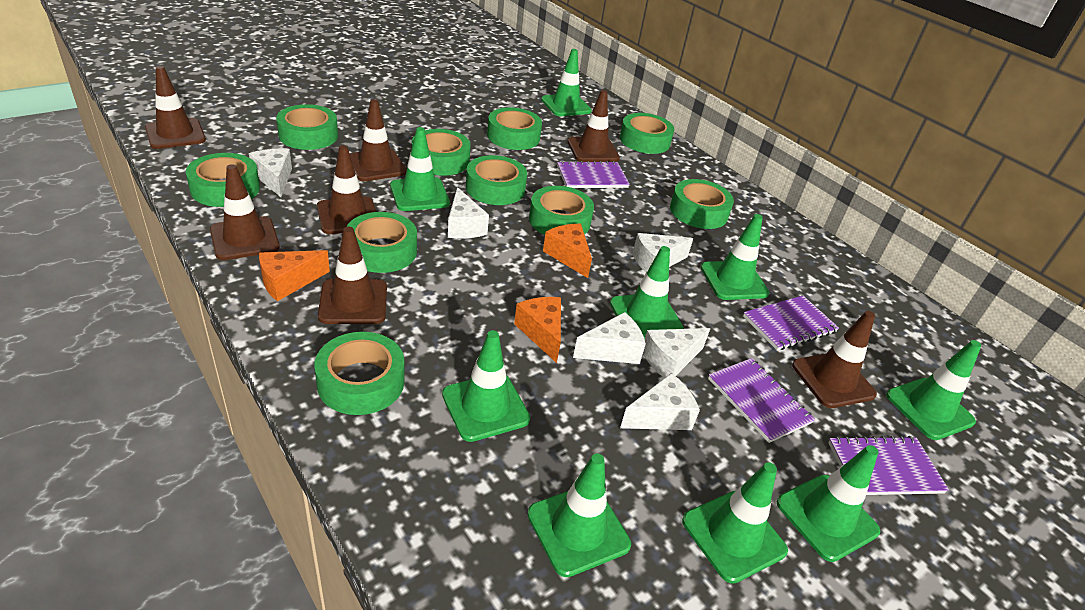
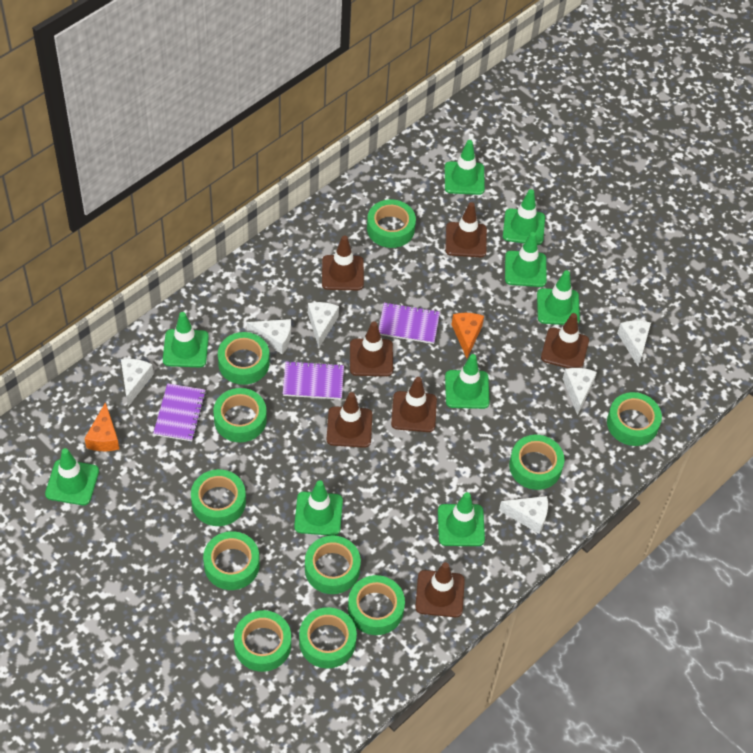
green tape: 10 -> 11
orange cheese: 3 -> 2
purple notebook: 4 -> 3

Problem to solve
Rewrite the data above exactly as given, but omit the images.

Written solution
green tape: 10 -> 11
orange cheese: 3 -> 2
purple notebook: 4 -> 3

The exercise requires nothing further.